▶ _WHAT YOU NEED TO DO_
Apart from the images, output the data below exactly.

★ ★ ★

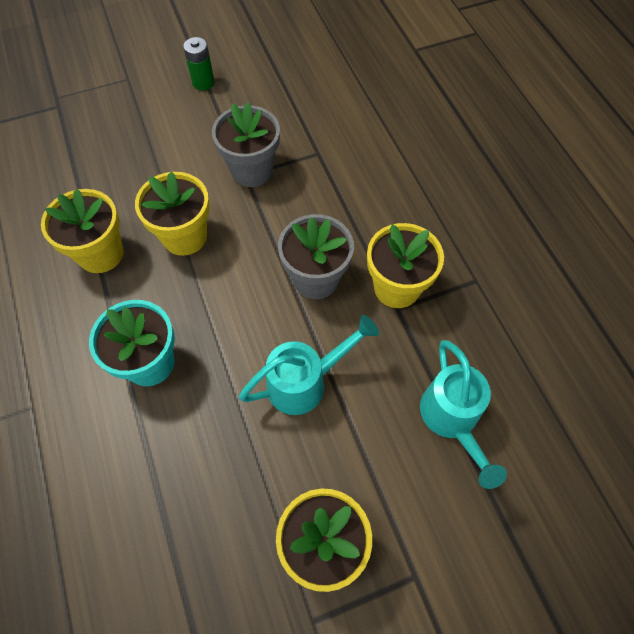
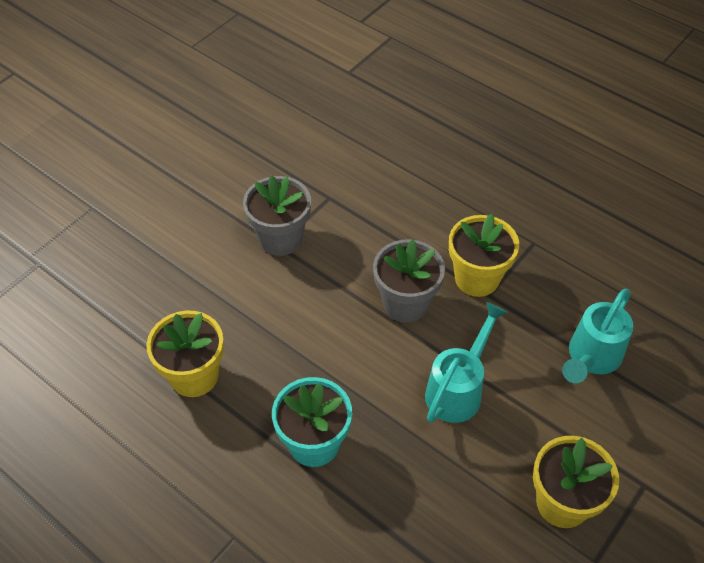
camera: 30 degrees left, 10 degrees down
(185, 237) = (263, 323): yellow flower pot -> none
(203, 83) = (173, 180): green battery -> none
(452, 420) = (591, 358): turquoise watering can -> turquoise watering can turned 75 degrees clockwise

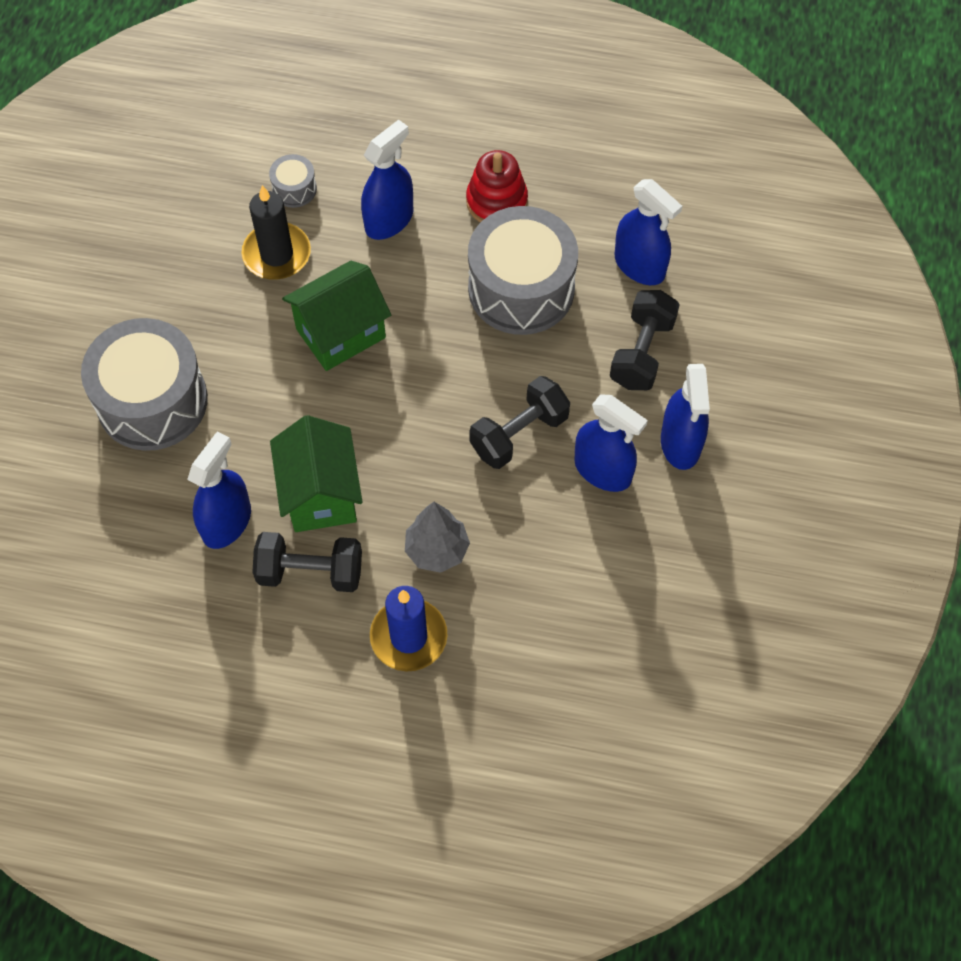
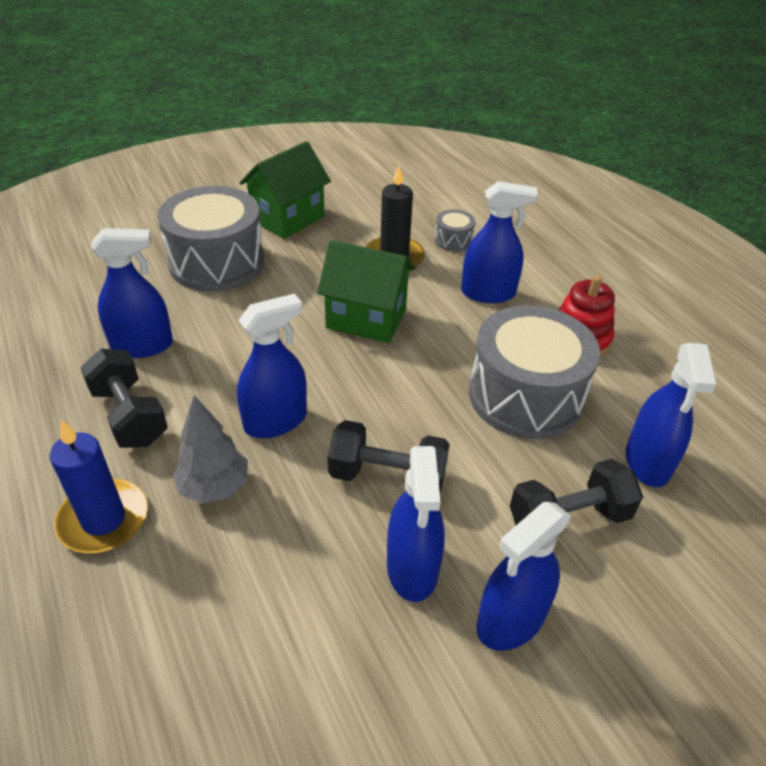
camera: 50 degrees right, 20 degrees down
(321, 494) = (211, 383): green house -> green house (288, 219)
(404, 472) = (275, 421): none -> blue spray bottle

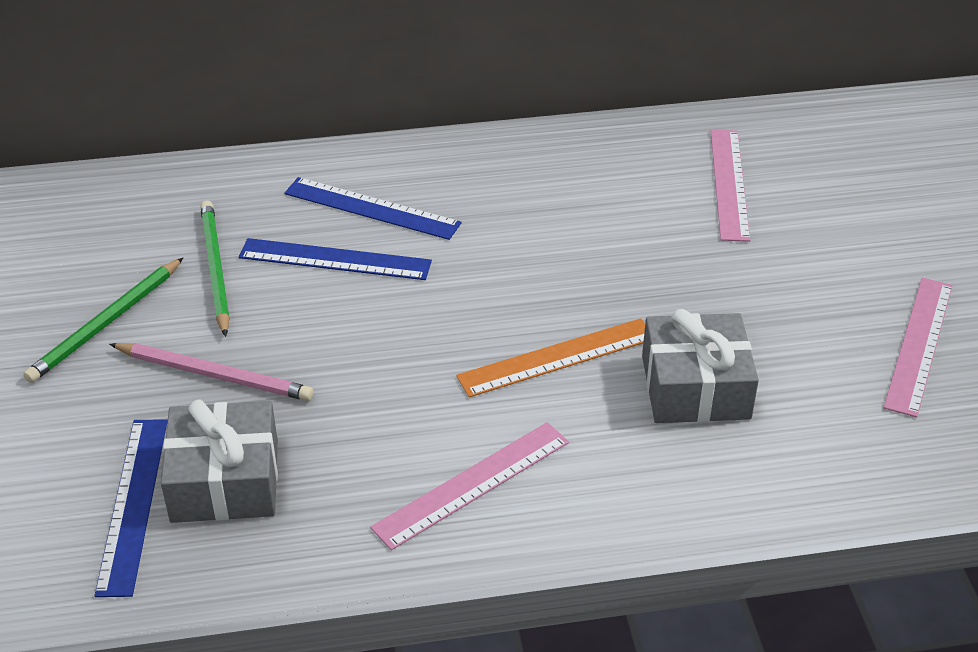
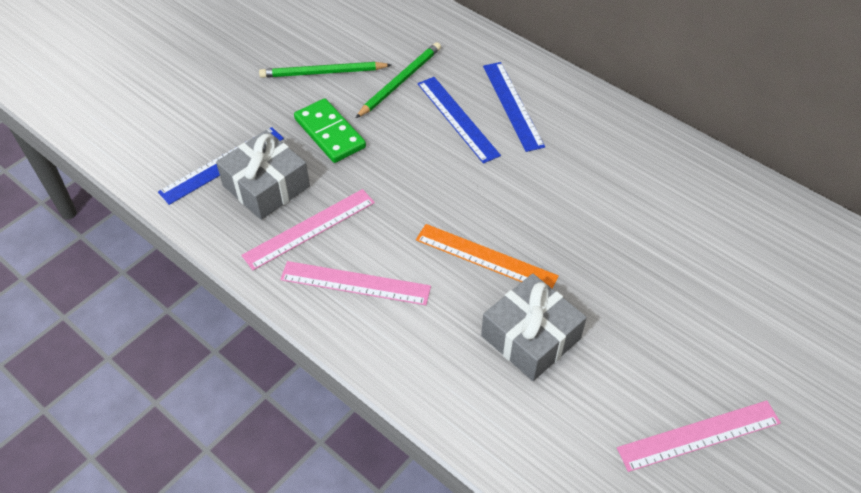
camera: 50 degrees right, 10 degrees up
(215, 375) = (329, 133): pink pencil -> green domino
(729, 184) = (731, 244): pink ruler -> pink ruler (309, 228)

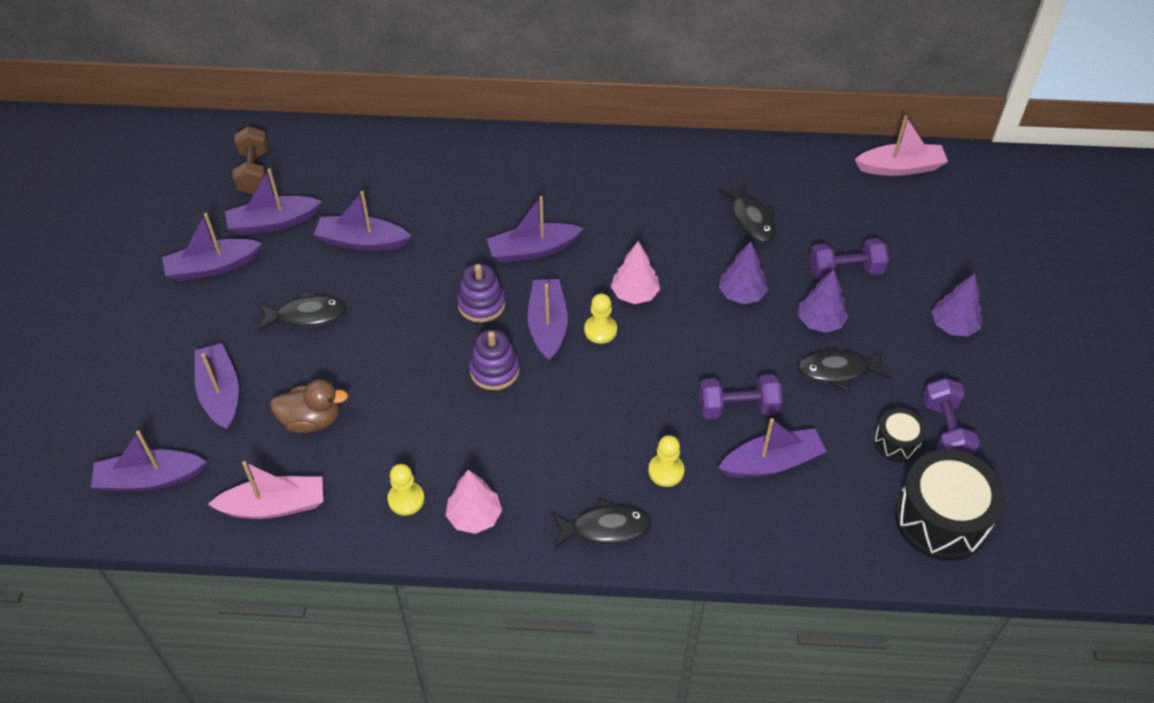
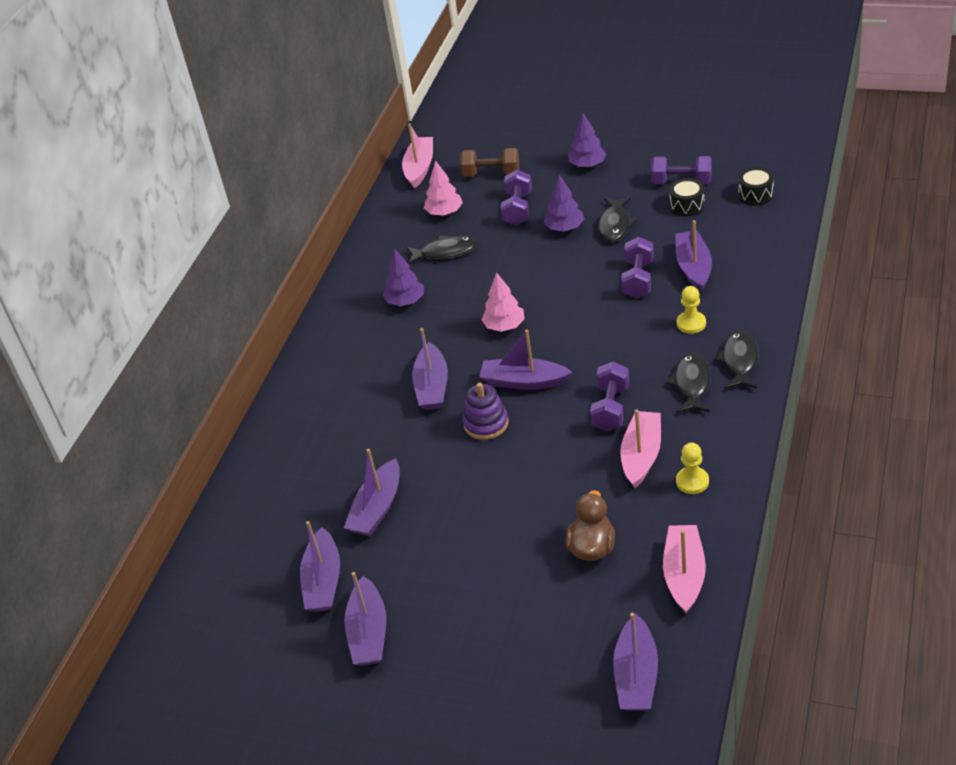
camera: 70 degrees left, 10 degrees down
(220, 393) = (542, 620): purple boat -> none
(254, 172) = (240, 599): brown dumbbell -> brown dumbbell (491, 174)
(306, 315) = (460, 552): black fish -> black fish (691, 384)
(443, 447) = (641, 455): none -> pink boat
(474, 516) = (717, 438): pink tree -> pink tree (444, 213)
(494, 370) = (565, 418): purple stacking toy -> none
(513, 409) = (611, 408): none -> purple dumbbell
(600, 330) = (538, 350): yellow pawn -> none
(741, 294) = (524, 266): purple tree -> purple tree (405, 301)
(941, 519) = (755, 194): black drum -> black drum, size x0.52

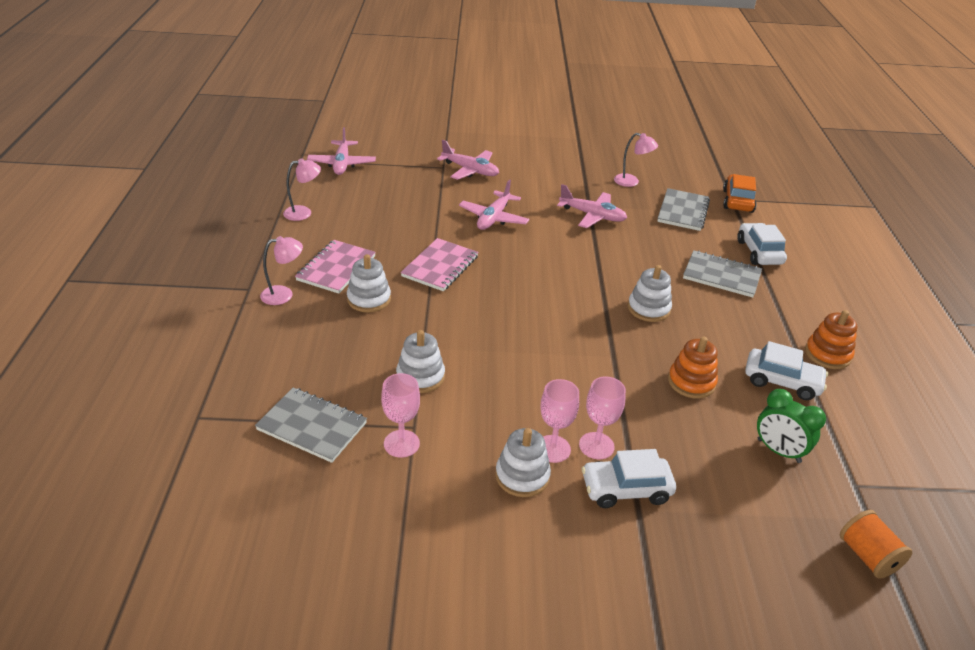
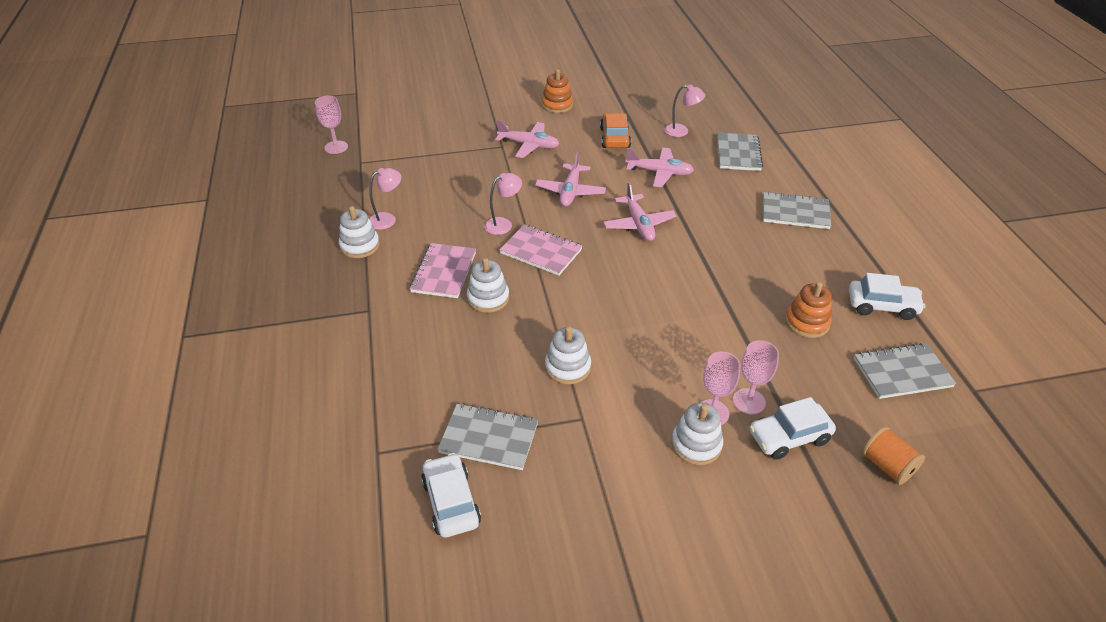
camera: 10 degrees left, 5 degrees up
(284, 294) = (405, 309): pink lamp -> pink lamp (503, 224)
(342, 164) = (403, 160): pink plane -> pink plane (638, 224)
(401, 443) = (577, 437): pink goblet -> pink goblet (336, 147)
(440, 266) = (541, 251): pink notebook -> pink notebook turned 75 degrees counterclockwise
(648, 309) = (744, 258): white stacking toy -> white stacking toy (360, 246)
(737, 201) = (782, 134): orange car -> orange car (614, 138)
(759, 252) = (819, 183): white car -> white car (451, 502)
(778, 451) = (902, 372): green clock -> grey notebook
(827, 354) = (910, 272): orange stacking toy -> orange stacking toy (557, 105)
(867, 556) = (1005, 453): orange spool -> orange spool (887, 466)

★ ★ ★

▶ _WRITTEN SOLUTION_
camera: 30 degrees left, 10 degrees down
(185, 237) = (263, 323): yellow flower pot -> none
(203, 83) = (173, 180): green battery -> none
(452, 420) = (591, 358): turquoise watering can -> turquoise watering can turned 75 degrees clockwise

camera: 50 degrees right, 20 degrees down
(321, 494) = (211, 383): green house -> green house (288, 219)
(404, 472) = (275, 421): none -> blue spray bottle

camera: 50 degrees right, 10 degrees up
(215, 375) = (329, 133): pink pencil -> green domino
(729, 184) = (731, 244): pink ruler -> pink ruler (309, 228)

camera: 70 degrees left, 10 degrees down
(220, 393) = (542, 620): purple boat -> none
(254, 172) = (240, 599): brown dumbbell -> brown dumbbell (491, 174)
(306, 315) = (460, 552): black fish -> black fish (691, 384)
(443, 447) = (641, 455): none -> pink boat
(474, 516) = (717, 438): pink tree -> pink tree (444, 213)
(494, 370) = (565, 418): purple stacking toy -> none
(513, 409) = (611, 408): none -> purple dumbbell
(600, 330) = (538, 350): yellow pawn -> none
(741, 294) = (524, 266): purple tree -> purple tree (405, 301)
(941, 519) = (755, 194): black drum -> black drum, size x0.52

camera: 10 degrees left, 5 degrees up
(284, 294) = (405, 309): pink lamp -> pink lamp (503, 224)
(342, 164) = (403, 160): pink plane -> pink plane (638, 224)
(401, 443) = (577, 437): pink goblet -> pink goblet (336, 147)
(440, 266) = (541, 251): pink notebook -> pink notebook turned 75 degrees counterclockwise
(648, 309) = (744, 258): white stacking toy -> white stacking toy (360, 246)
(737, 201) = (782, 134): orange car -> orange car (614, 138)
(759, 252) = (819, 183): white car -> white car (451, 502)
(778, 451) = (902, 372): green clock -> grey notebook
(827, 354) = (910, 272): orange stacking toy -> orange stacking toy (557, 105)
(867, 556) = (1005, 453): orange spool -> orange spool (887, 466)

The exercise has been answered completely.